» **Brief**:
Lines in the listing below may contain the string "camera". Say how many do, giving only the number.

[Start of Attachment]

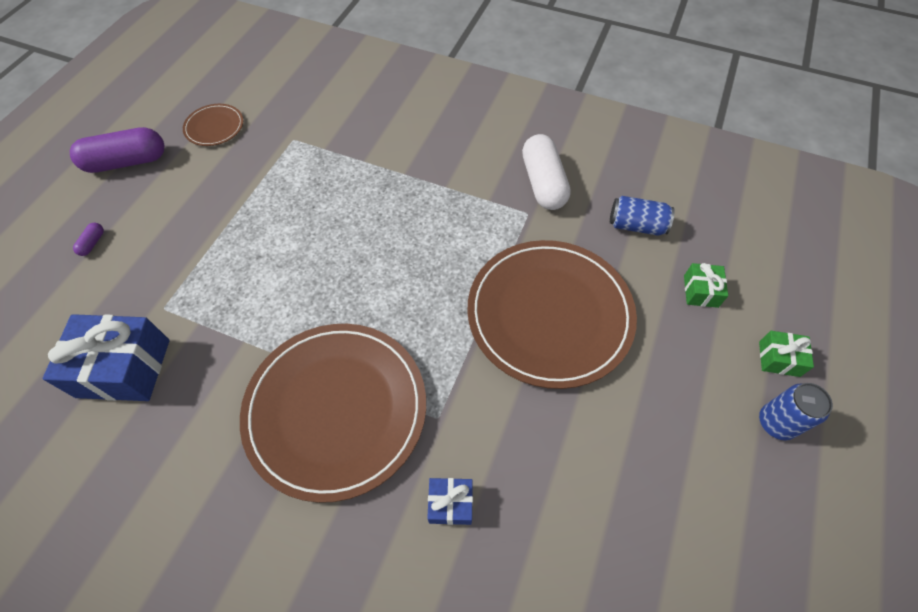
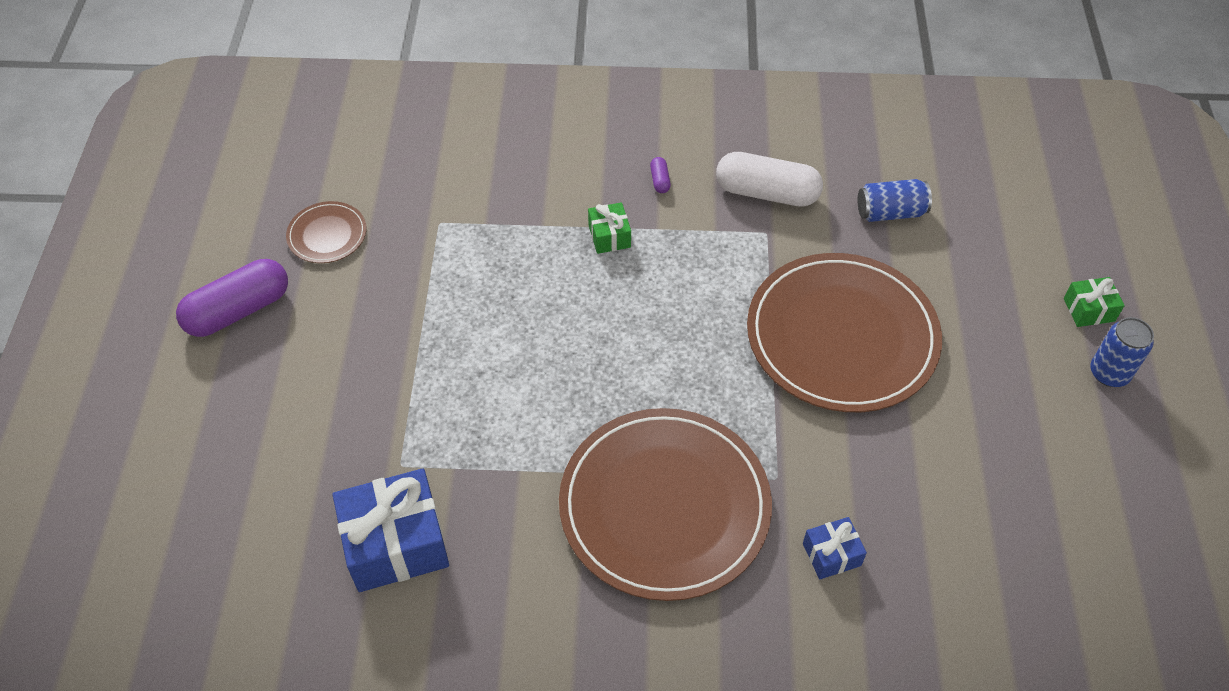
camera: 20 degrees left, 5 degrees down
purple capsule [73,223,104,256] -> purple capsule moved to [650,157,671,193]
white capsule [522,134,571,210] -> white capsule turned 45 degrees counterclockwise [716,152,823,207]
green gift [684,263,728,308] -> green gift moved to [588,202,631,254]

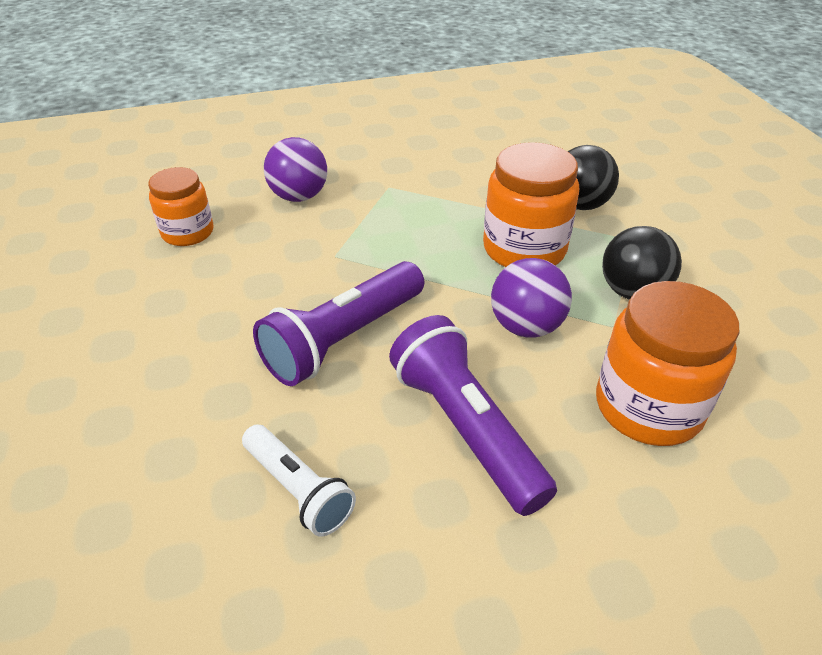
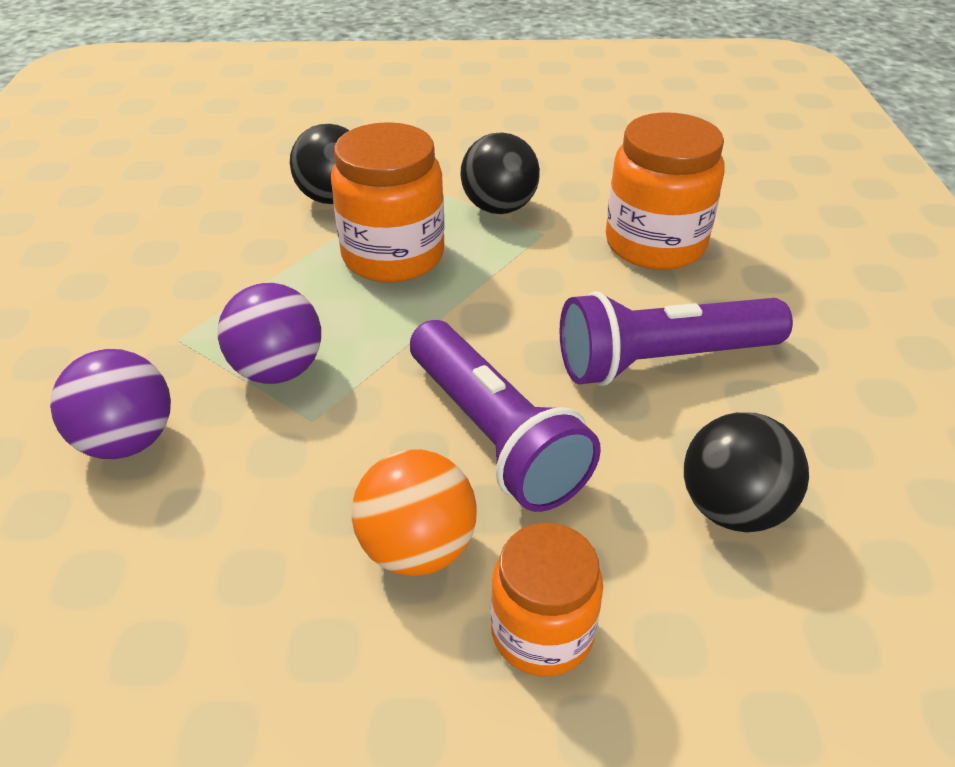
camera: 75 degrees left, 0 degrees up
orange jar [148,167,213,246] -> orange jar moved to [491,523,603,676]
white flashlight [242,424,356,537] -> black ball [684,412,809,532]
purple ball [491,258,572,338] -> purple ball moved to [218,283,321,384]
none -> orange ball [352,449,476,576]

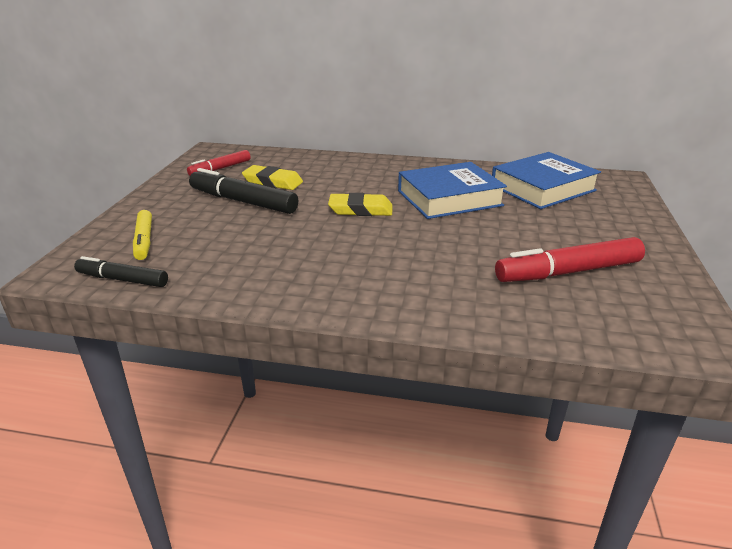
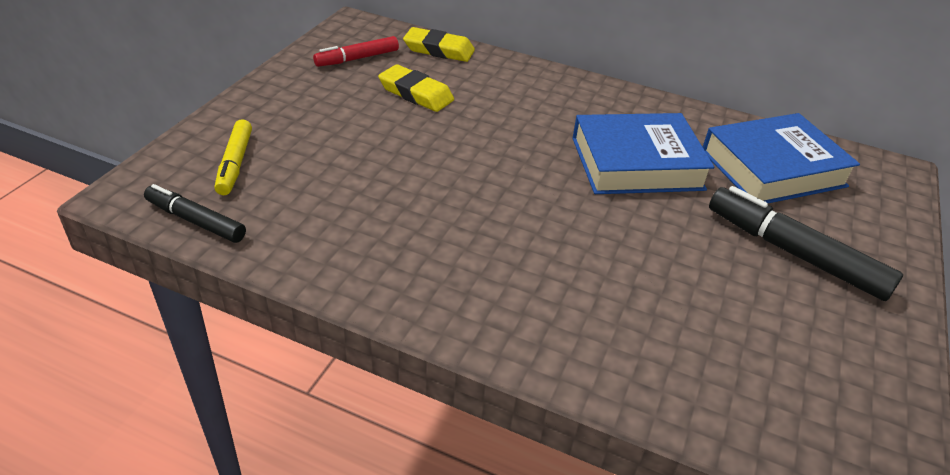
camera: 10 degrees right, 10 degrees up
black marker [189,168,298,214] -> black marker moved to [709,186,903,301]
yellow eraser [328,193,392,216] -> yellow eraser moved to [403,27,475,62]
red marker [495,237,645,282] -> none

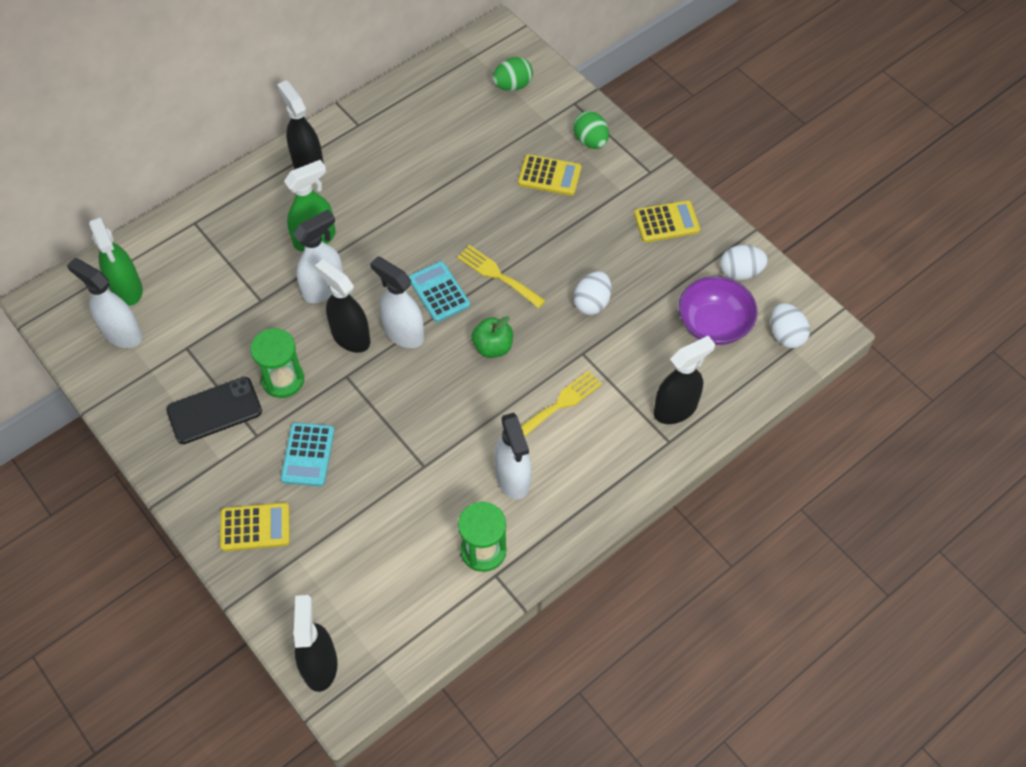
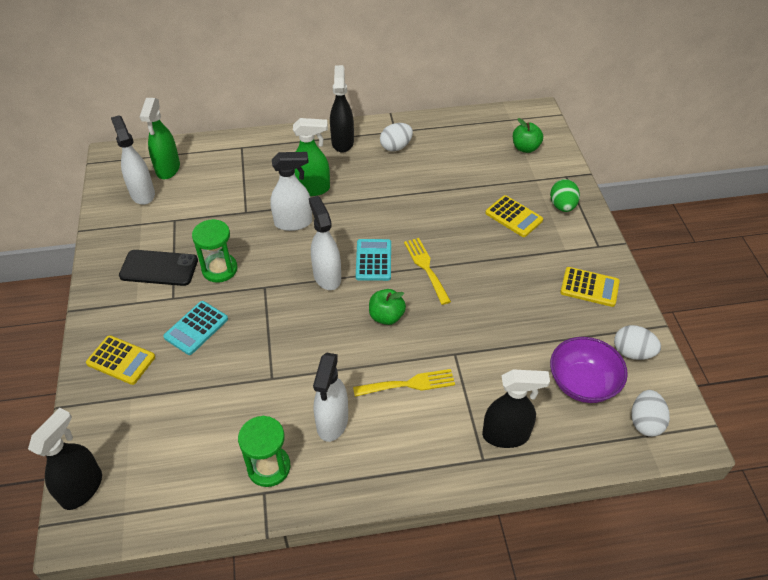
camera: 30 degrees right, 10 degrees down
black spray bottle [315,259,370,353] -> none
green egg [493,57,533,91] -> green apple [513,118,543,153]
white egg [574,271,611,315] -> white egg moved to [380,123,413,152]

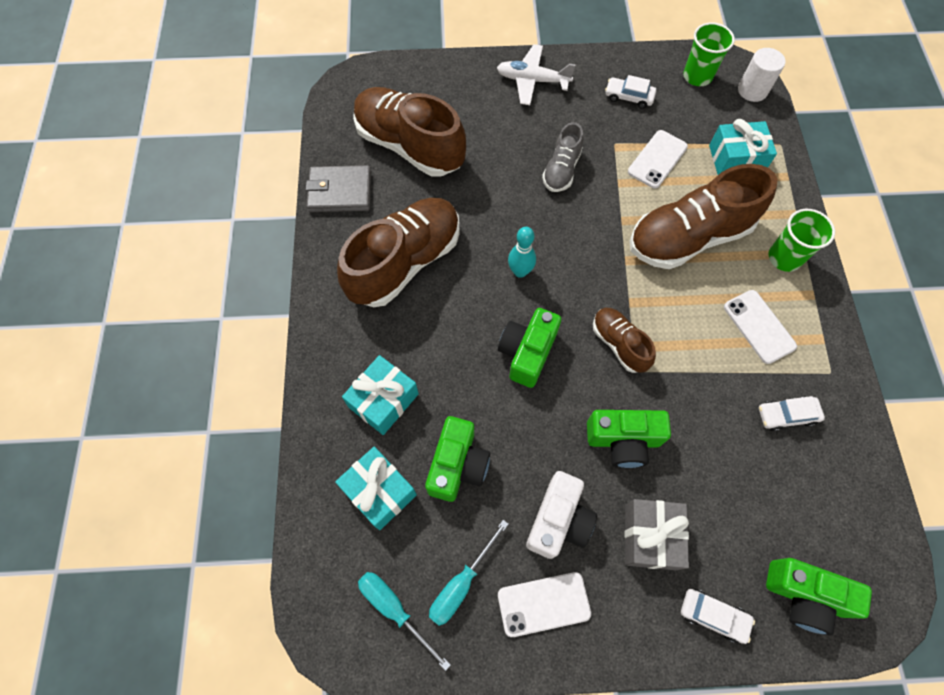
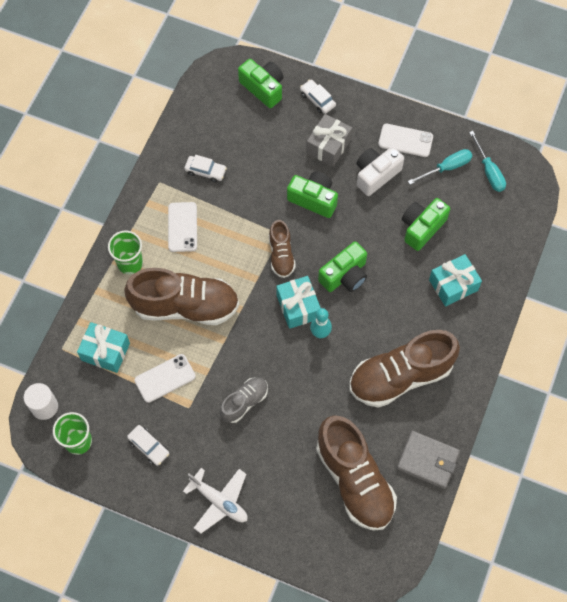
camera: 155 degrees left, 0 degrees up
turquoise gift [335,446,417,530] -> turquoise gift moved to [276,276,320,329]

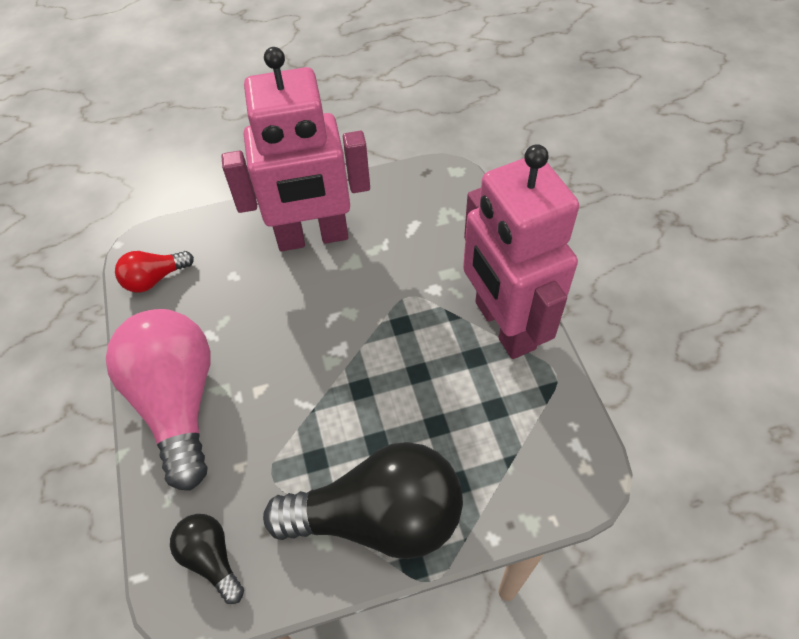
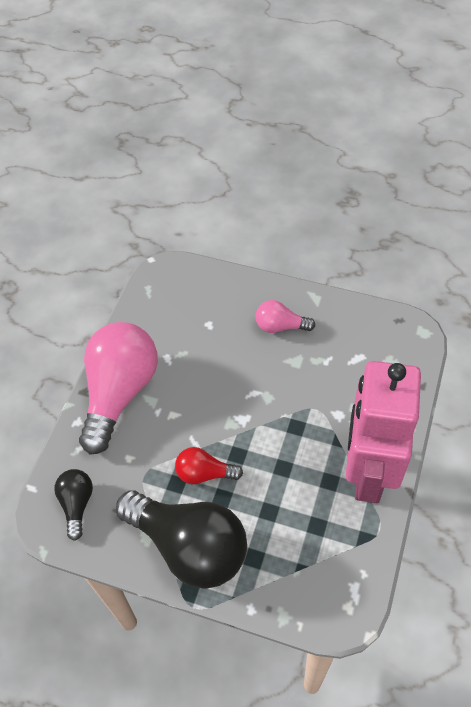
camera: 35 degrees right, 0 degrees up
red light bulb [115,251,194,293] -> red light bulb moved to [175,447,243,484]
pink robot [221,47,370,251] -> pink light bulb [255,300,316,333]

[End of Attachment]

» **Output below**:
6